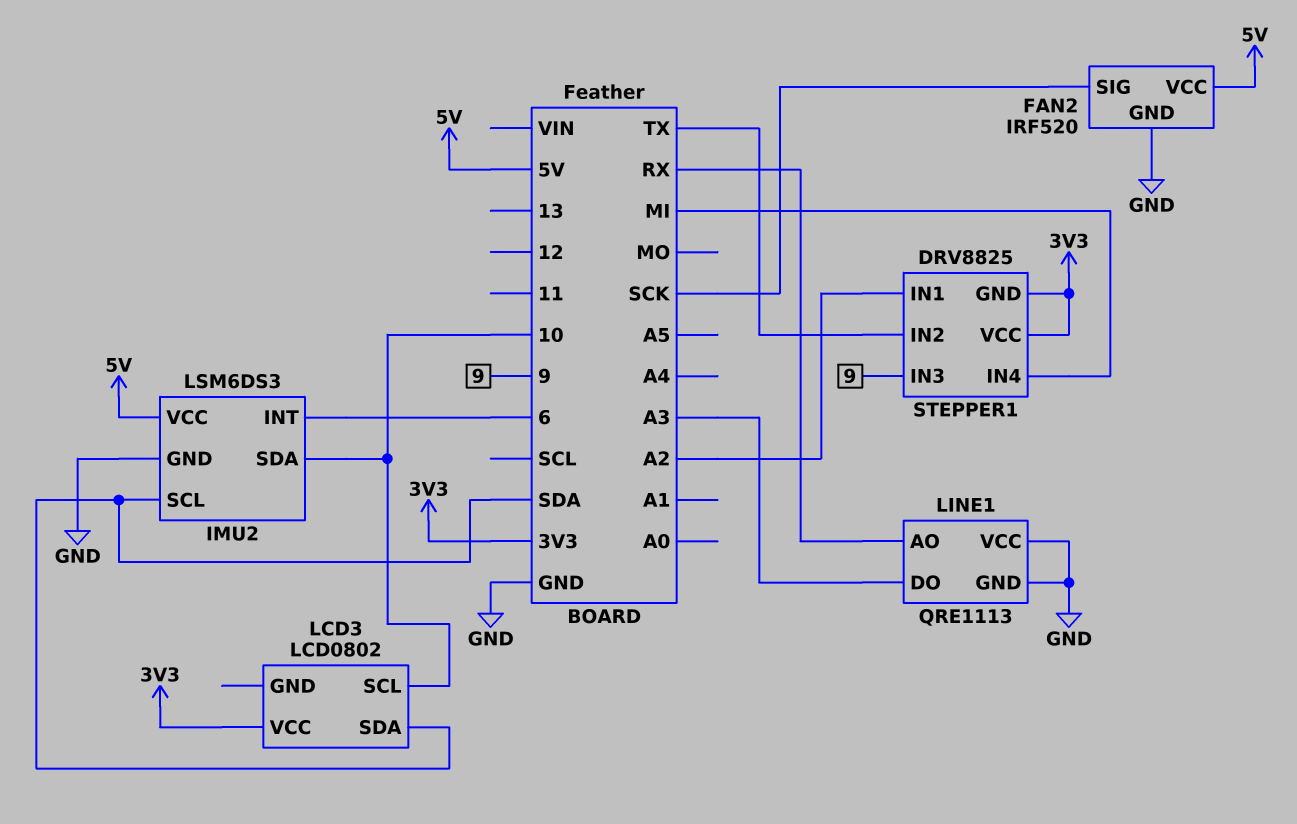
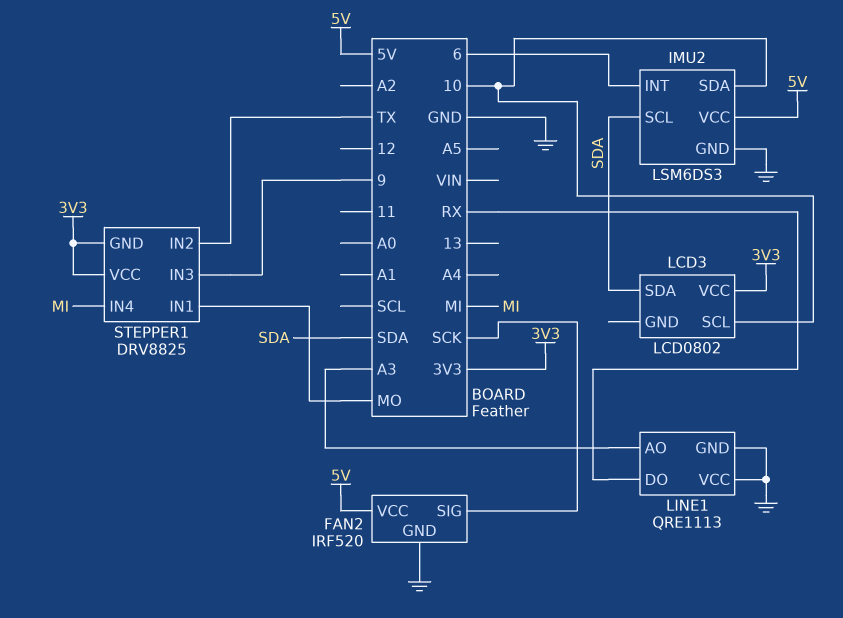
LINE1 pin AO: RX -> A3
LINE1 pin DO: A3 -> RX
STEPPER1 pin IN1: A2 -> MO

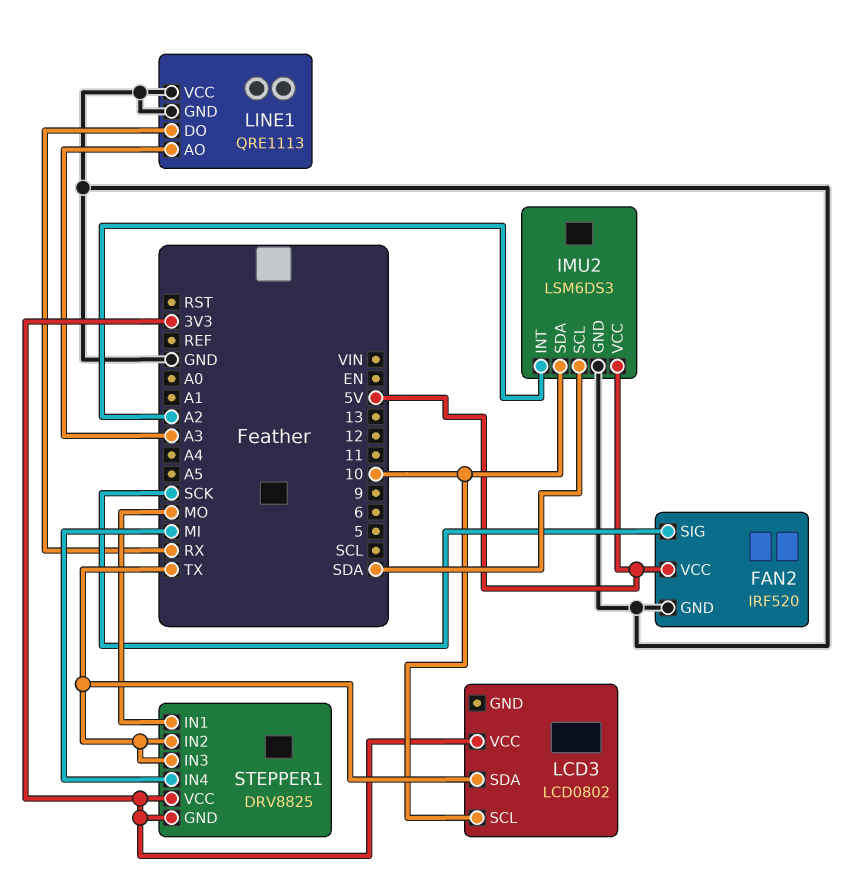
IMU2 pin INT: 6 -> A2
LCD3 pin SDA: SDA -> TX
STEPPER1 pin IN3: 9 -> TX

────

The result should be the full set of entries above, restated exactly and without images.

__WRITTEN RESPONSE__
LINE1 pin AO: RX -> A3
LINE1 pin DO: A3 -> RX
STEPPER1 pin IN1: A2 -> MO

IMU2 pin INT: 6 -> A2
LCD3 pin SDA: SDA -> TX
STEPPER1 pin IN3: 9 -> TX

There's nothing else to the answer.